Provided data:
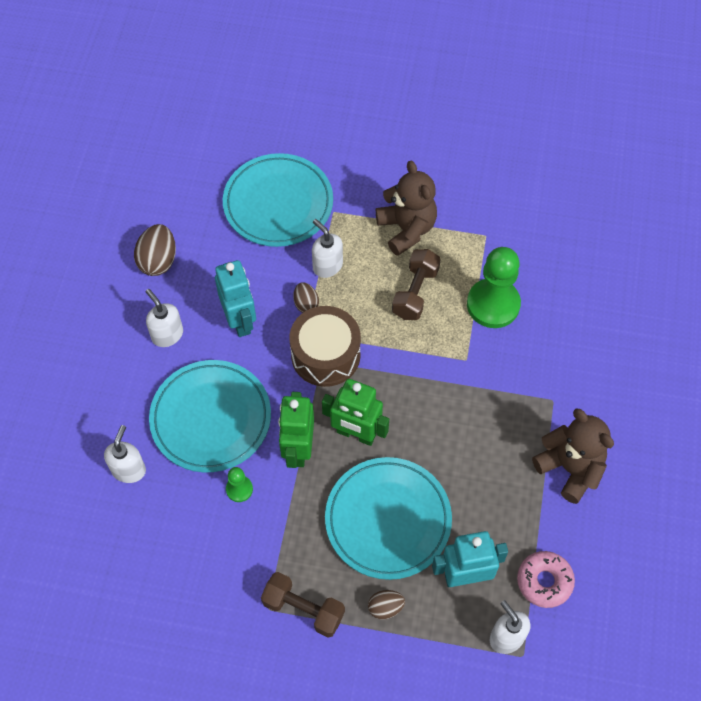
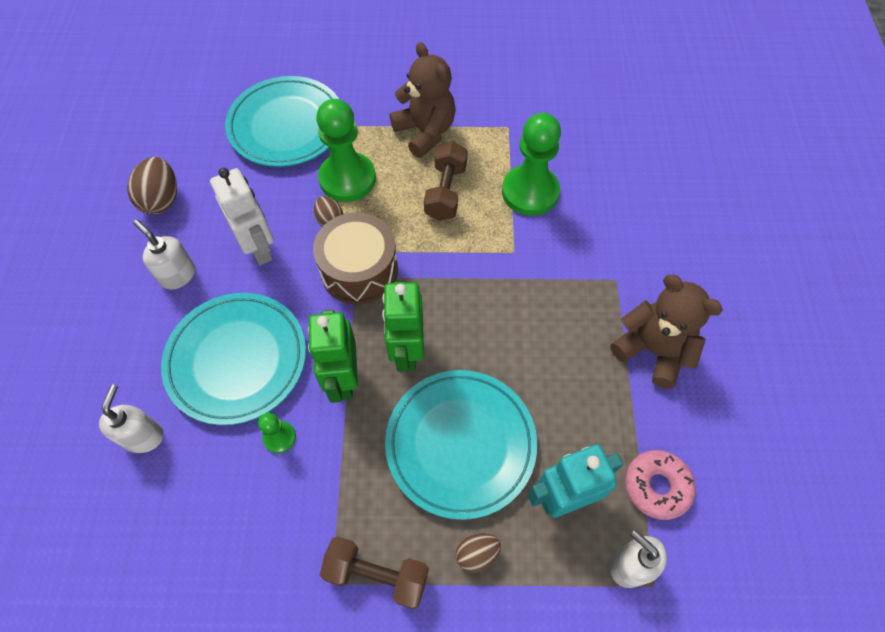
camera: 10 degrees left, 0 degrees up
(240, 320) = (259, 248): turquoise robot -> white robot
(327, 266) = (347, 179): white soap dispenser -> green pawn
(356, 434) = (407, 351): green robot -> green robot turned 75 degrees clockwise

What is needed:
Before writing out the material above, please remove its pictures; everything else stays exact.

Response to this exercise:
camera: 10 degrees left, 0 degrees up
(240, 320) = (259, 248): turquoise robot -> white robot
(327, 266) = (347, 179): white soap dispenser -> green pawn
(356, 434) = (407, 351): green robot -> green robot turned 75 degrees clockwise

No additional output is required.